[Itemized modification records]

'''

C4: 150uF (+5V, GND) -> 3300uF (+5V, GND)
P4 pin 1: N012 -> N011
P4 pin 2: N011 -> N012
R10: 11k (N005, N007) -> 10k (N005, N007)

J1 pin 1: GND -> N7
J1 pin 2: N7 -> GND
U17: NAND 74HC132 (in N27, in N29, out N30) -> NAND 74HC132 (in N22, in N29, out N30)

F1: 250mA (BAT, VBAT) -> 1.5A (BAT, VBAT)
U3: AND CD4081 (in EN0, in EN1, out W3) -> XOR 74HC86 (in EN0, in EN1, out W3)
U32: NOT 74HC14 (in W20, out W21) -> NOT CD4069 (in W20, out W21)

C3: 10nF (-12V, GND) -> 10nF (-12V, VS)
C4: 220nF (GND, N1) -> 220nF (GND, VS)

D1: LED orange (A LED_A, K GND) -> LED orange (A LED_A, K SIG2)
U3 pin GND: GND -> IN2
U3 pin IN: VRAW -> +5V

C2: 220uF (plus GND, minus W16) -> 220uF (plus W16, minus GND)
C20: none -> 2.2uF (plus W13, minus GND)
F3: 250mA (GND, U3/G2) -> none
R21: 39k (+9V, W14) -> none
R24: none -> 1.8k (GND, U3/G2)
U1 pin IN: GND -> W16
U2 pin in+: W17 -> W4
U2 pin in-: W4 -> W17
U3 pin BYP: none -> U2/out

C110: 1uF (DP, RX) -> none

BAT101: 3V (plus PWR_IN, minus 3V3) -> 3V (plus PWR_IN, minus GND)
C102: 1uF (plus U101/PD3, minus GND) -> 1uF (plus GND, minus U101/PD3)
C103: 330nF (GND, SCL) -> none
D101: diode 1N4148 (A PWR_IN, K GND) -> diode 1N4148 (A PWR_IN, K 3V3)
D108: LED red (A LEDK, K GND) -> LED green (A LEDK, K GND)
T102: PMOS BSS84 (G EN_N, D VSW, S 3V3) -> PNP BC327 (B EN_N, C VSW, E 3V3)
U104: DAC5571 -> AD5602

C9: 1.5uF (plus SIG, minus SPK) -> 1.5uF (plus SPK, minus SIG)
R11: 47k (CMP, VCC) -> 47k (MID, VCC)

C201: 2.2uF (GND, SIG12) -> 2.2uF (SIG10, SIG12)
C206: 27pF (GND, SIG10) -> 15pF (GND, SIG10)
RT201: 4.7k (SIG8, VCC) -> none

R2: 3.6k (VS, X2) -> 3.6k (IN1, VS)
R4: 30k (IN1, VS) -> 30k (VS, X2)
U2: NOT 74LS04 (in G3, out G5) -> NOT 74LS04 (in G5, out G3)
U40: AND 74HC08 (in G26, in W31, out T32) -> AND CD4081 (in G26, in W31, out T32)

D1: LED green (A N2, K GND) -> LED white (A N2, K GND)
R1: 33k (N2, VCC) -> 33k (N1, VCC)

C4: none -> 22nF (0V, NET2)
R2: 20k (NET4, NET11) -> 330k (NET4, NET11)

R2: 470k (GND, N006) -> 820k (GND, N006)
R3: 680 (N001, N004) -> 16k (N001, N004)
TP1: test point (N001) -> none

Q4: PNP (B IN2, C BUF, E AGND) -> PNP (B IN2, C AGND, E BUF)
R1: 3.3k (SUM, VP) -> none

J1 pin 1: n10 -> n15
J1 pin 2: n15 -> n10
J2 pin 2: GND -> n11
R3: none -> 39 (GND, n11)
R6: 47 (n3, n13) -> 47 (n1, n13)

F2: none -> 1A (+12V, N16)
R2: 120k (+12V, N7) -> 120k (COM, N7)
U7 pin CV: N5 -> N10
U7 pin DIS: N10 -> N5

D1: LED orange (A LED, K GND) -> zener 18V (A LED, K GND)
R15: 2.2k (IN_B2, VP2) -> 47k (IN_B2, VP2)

'''

_YOUR INSTRUCTIONS_. From the entries above, restate word for word the lines from the line containing "R24: none -> 1.8k (GND, U3/G2)" to the line containing "BAT101: 3V (plus", both ends included, and nothing more.

_ANSWER TO THE PROBLEM_.
R24: none -> 1.8k (GND, U3/G2)
U1 pin IN: GND -> W16
U2 pin in+: W17 -> W4
U2 pin in-: W4 -> W17
U3 pin BYP: none -> U2/out

C110: 1uF (DP, RX) -> none

BAT101: 3V (plus PWR_IN, minus 3V3) -> 3V (plus PWR_IN, minus GND)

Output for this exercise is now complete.